──────── Exercise inputs
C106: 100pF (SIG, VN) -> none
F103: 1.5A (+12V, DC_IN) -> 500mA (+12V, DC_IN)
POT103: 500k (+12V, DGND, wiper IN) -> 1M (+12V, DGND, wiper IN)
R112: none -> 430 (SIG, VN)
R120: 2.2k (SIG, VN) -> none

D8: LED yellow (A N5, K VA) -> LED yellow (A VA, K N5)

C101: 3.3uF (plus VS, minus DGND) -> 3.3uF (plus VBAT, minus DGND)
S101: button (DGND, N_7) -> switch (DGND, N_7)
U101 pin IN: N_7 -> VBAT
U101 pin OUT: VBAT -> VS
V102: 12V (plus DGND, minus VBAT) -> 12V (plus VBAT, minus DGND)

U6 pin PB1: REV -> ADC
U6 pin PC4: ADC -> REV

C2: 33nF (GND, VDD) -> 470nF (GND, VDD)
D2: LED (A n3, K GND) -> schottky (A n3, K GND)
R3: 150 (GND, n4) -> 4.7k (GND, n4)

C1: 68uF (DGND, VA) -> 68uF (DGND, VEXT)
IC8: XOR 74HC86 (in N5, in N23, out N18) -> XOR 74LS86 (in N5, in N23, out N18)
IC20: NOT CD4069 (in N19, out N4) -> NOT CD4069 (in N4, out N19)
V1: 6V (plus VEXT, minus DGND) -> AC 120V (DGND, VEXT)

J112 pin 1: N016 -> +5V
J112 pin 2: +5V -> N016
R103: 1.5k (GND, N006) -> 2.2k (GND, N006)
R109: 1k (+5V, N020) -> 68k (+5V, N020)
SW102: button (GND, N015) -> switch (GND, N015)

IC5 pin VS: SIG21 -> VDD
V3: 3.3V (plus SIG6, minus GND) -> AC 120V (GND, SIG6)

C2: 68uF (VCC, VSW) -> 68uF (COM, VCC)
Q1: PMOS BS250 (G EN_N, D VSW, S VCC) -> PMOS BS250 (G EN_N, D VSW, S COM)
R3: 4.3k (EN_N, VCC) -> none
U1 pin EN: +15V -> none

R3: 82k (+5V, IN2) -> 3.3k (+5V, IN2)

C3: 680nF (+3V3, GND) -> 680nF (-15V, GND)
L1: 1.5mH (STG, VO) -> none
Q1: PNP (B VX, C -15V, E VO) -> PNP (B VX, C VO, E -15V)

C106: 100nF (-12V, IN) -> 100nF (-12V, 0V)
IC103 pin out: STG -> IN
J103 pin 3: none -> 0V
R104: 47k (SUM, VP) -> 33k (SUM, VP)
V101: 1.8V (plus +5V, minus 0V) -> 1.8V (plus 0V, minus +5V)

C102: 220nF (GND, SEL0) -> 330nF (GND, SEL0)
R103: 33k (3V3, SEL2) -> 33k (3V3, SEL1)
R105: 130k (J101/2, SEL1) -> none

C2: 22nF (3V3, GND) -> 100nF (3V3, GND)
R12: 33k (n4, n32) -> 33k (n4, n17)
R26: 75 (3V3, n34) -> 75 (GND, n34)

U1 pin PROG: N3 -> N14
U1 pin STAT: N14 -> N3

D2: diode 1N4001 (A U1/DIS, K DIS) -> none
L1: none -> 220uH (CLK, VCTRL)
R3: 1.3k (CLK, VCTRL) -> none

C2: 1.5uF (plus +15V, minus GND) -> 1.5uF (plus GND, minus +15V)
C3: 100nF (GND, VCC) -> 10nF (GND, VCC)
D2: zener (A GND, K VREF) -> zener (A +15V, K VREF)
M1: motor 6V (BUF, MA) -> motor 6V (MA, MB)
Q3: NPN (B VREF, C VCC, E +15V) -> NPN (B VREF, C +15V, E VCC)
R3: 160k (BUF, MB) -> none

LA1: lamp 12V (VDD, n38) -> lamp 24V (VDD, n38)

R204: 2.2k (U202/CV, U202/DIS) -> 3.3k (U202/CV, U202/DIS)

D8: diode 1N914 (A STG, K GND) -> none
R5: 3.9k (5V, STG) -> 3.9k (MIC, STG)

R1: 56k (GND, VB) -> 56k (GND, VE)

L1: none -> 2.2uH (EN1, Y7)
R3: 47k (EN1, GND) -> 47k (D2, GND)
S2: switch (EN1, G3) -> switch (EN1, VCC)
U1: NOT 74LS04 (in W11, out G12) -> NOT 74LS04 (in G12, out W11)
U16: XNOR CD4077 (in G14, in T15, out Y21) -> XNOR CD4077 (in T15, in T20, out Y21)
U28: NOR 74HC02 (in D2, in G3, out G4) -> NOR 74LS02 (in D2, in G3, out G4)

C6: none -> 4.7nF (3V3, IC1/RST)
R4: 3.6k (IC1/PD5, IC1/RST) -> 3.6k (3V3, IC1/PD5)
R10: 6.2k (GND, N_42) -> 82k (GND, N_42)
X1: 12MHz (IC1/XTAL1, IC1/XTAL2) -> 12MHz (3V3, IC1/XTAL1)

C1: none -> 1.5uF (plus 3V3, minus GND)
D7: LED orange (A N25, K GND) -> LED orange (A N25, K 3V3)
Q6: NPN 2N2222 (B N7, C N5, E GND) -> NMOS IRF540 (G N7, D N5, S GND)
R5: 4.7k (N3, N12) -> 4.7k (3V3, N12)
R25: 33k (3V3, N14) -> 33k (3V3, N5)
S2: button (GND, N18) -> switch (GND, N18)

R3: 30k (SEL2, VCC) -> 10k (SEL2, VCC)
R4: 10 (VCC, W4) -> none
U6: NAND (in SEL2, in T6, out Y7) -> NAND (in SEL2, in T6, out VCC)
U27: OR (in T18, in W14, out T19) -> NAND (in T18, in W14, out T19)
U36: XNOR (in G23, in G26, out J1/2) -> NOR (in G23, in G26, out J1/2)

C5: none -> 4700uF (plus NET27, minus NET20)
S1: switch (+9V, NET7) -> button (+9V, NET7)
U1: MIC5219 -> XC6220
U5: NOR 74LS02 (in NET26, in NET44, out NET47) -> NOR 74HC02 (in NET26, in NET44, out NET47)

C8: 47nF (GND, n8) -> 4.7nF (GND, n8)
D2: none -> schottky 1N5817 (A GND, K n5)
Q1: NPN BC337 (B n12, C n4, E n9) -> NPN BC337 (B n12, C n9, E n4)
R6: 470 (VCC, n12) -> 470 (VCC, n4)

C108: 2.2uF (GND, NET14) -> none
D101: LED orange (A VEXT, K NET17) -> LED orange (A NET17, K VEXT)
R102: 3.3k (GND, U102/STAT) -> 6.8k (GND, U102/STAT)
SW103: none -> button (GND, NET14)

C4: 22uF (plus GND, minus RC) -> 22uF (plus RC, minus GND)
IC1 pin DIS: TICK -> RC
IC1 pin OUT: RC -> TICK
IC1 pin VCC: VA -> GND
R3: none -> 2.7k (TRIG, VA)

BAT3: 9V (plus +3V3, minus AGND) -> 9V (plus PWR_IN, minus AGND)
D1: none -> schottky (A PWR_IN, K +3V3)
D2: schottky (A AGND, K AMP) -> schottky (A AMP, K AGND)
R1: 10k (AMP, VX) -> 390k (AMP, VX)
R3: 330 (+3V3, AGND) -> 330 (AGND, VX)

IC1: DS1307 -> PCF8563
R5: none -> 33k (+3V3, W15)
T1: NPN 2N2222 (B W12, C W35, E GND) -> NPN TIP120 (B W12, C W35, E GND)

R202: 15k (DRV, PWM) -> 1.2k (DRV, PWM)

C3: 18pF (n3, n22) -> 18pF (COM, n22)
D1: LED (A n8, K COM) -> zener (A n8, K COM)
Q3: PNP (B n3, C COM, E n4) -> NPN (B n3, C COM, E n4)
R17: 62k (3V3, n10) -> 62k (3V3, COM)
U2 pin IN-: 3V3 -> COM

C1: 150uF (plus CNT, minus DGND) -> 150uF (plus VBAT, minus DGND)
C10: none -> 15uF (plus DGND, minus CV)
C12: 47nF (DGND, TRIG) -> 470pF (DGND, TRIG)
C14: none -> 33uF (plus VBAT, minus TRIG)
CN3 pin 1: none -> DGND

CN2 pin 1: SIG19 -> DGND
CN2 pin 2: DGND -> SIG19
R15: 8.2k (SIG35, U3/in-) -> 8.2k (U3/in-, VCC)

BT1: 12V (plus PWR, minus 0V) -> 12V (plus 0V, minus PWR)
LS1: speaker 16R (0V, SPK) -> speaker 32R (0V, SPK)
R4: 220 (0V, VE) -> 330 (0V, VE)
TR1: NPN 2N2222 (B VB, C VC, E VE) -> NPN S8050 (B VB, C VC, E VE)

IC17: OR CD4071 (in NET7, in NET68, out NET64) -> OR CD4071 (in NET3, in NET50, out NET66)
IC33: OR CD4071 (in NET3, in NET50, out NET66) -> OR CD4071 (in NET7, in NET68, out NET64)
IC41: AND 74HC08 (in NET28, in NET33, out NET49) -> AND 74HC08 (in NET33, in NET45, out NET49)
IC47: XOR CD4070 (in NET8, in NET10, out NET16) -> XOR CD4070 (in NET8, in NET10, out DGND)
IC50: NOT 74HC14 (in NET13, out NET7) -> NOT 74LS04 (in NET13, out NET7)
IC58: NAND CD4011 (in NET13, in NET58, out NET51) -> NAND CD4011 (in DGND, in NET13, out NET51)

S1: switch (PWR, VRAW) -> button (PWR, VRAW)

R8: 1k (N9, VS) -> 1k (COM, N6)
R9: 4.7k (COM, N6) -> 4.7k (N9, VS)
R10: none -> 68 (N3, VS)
────────────────
- How to complete this task -
In the entries above, find the line holding "R5: none -> 33k (+3V3, W15)" and the line holding "U2 pin IN-: 3V3 -> COM", then retype exactly those two lines and every line between them, and nothing else.

- The answer -
R5: none -> 33k (+3V3, W15)
T1: NPN 2N2222 (B W12, C W35, E GND) -> NPN TIP120 (B W12, C W35, E GND)

R202: 15k (DRV, PWM) -> 1.2k (DRV, PWM)

C3: 18pF (n3, n22) -> 18pF (COM, n22)
D1: LED (A n8, K COM) -> zener (A n8, K COM)
Q3: PNP (B n3, C COM, E n4) -> NPN (B n3, C COM, E n4)
R17: 62k (3V3, n10) -> 62k (3V3, COM)
U2 pin IN-: 3V3 -> COM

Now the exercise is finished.